──────── Material to process

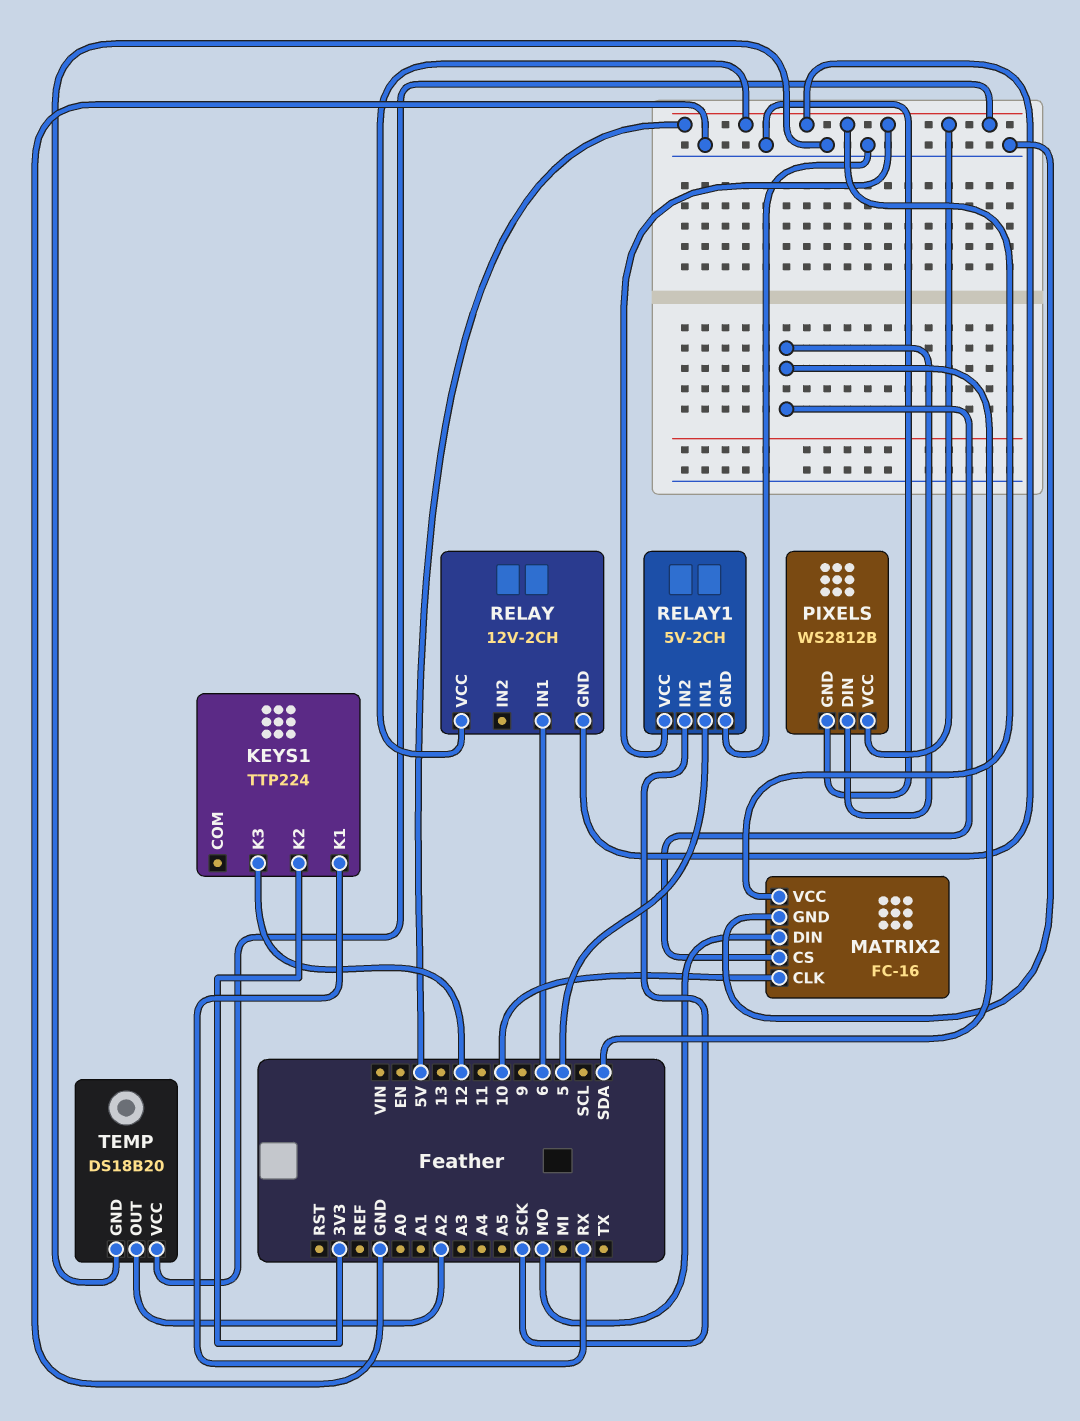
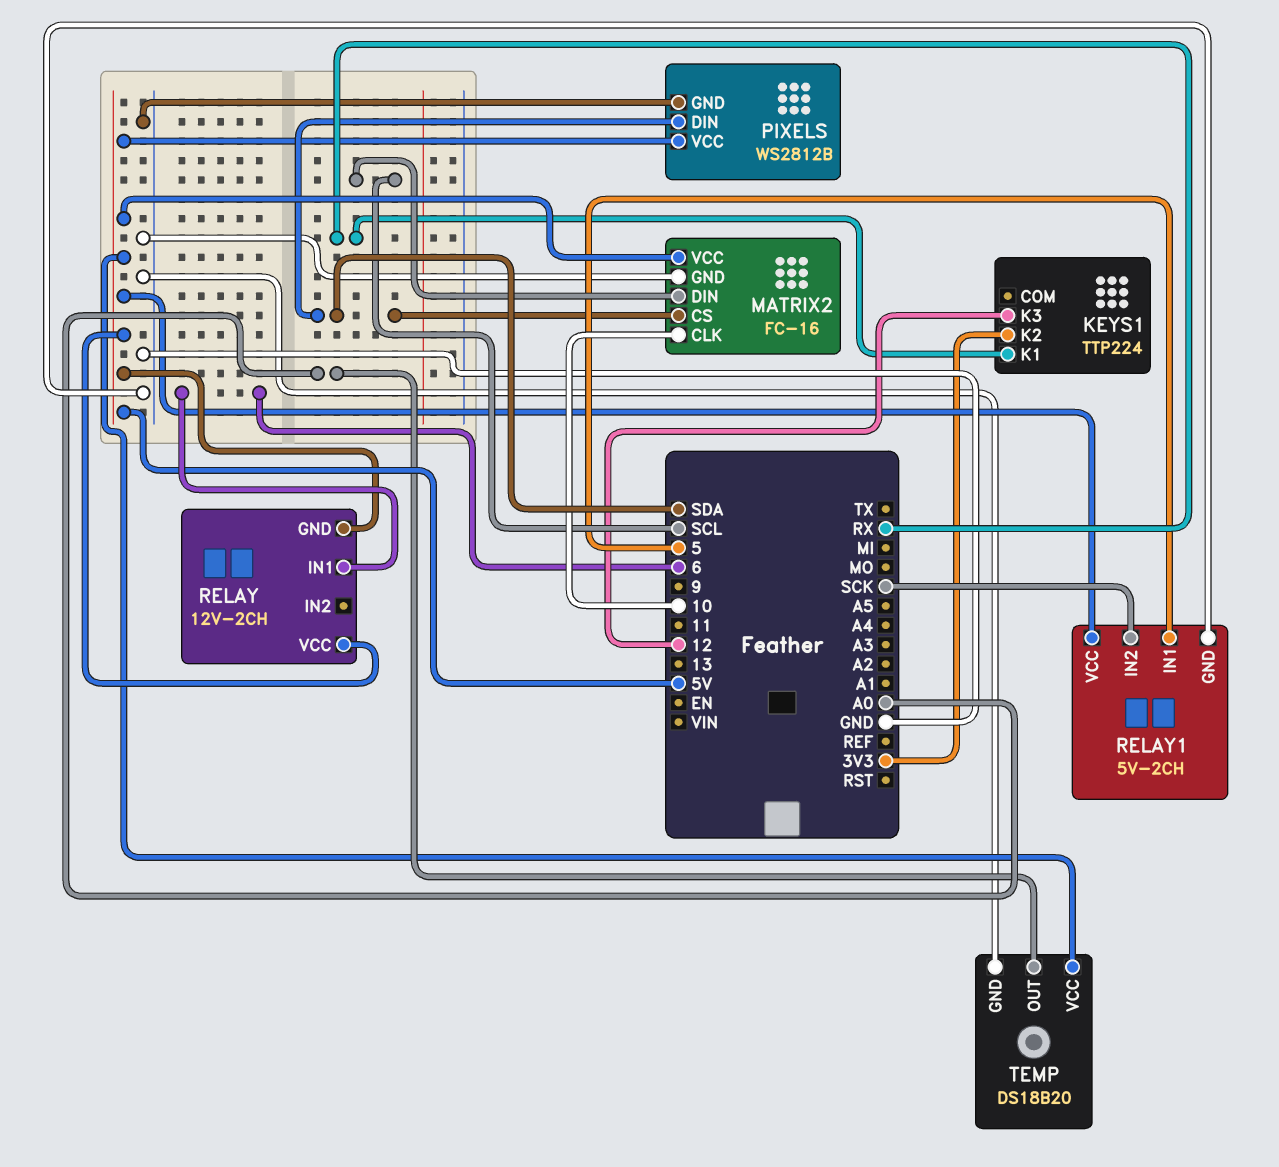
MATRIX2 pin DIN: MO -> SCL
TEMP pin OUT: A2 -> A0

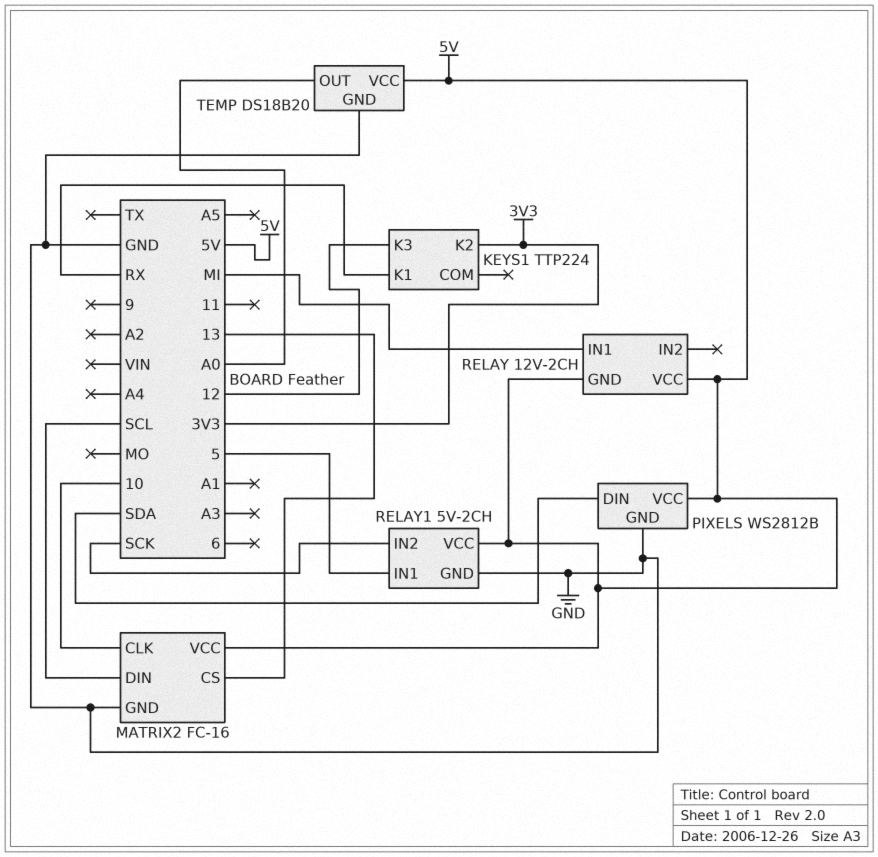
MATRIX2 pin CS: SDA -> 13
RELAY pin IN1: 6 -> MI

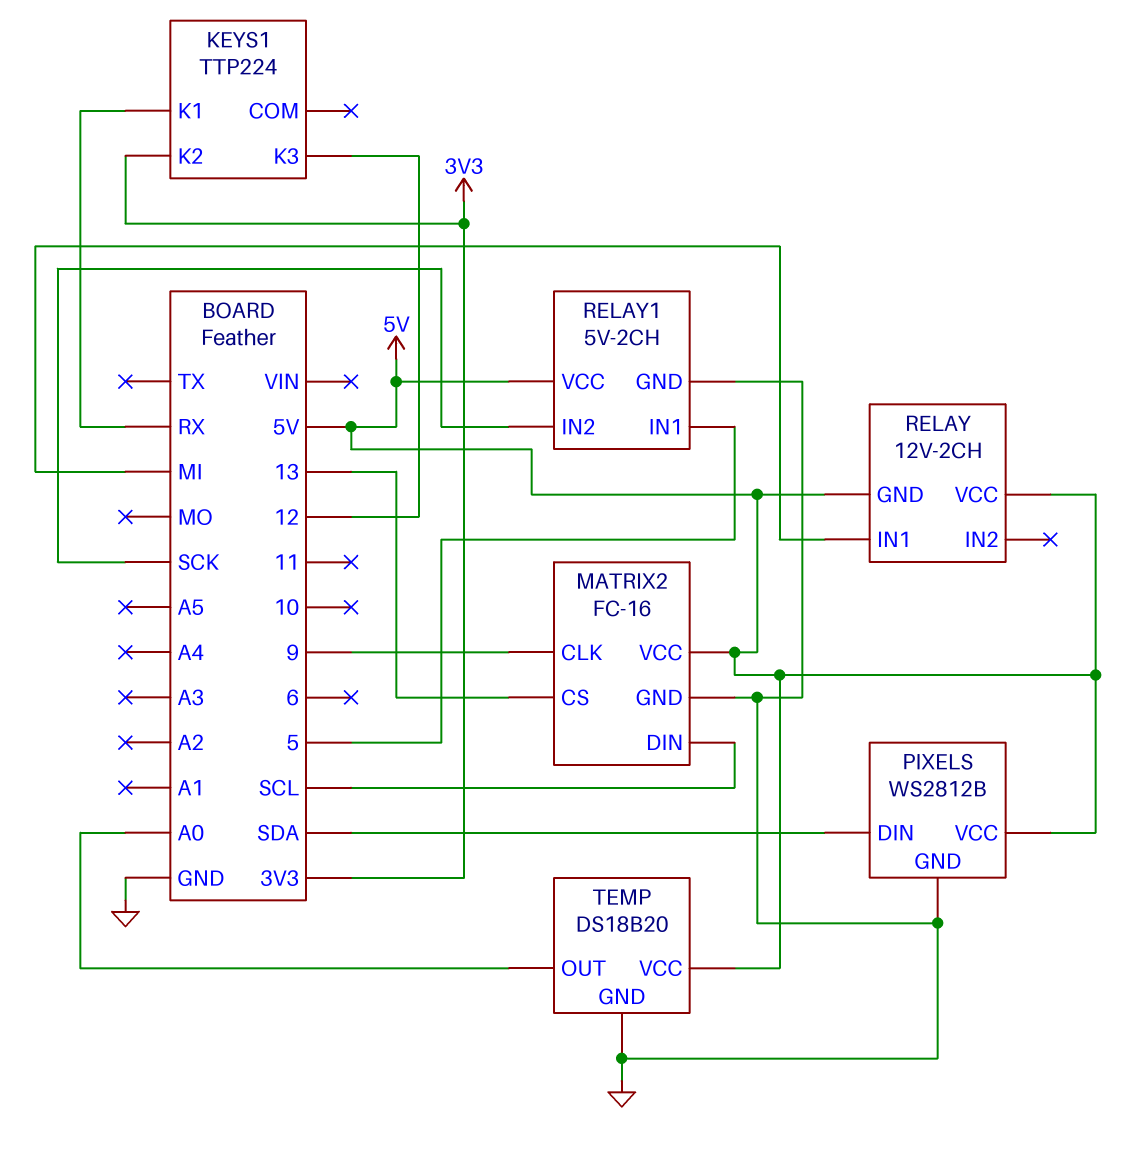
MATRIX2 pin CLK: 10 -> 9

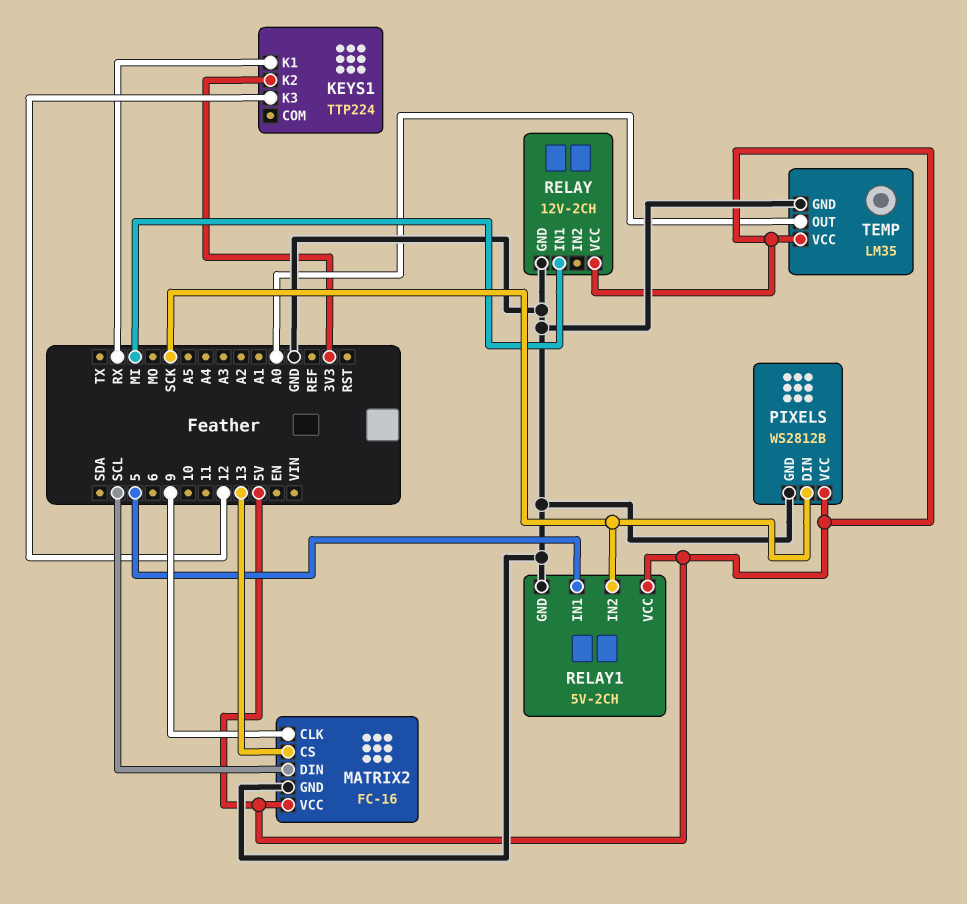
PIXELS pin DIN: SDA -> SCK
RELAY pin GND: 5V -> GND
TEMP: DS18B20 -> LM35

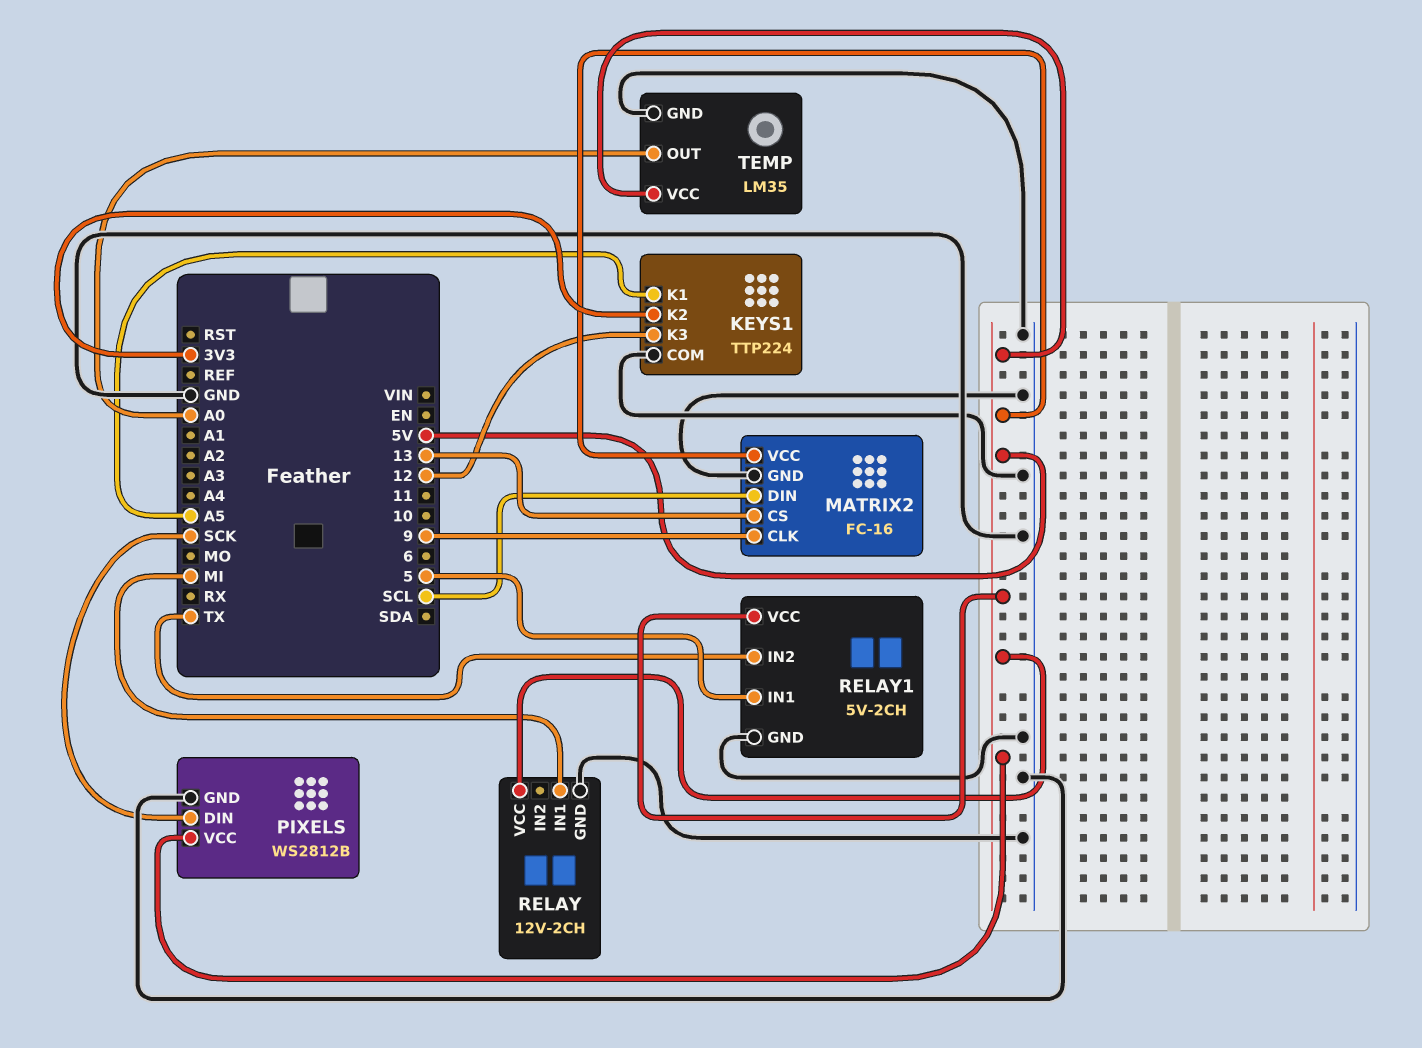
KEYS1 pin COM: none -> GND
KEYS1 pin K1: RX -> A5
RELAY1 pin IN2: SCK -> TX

────────────────

# Prompt
Pictures are to be left out; repeat all the remaining data exactly.

# Completed task
MATRIX2 pin DIN: MO -> SCL
TEMP pin OUT: A2 -> A0

MATRIX2 pin CS: SDA -> 13
RELAY pin IN1: 6 -> MI

MATRIX2 pin CLK: 10 -> 9

PIXELS pin DIN: SDA -> SCK
RELAY pin GND: 5V -> GND
TEMP: DS18B20 -> LM35

KEYS1 pin COM: none -> GND
KEYS1 pin K1: RX -> A5
RELAY1 pin IN2: SCK -> TX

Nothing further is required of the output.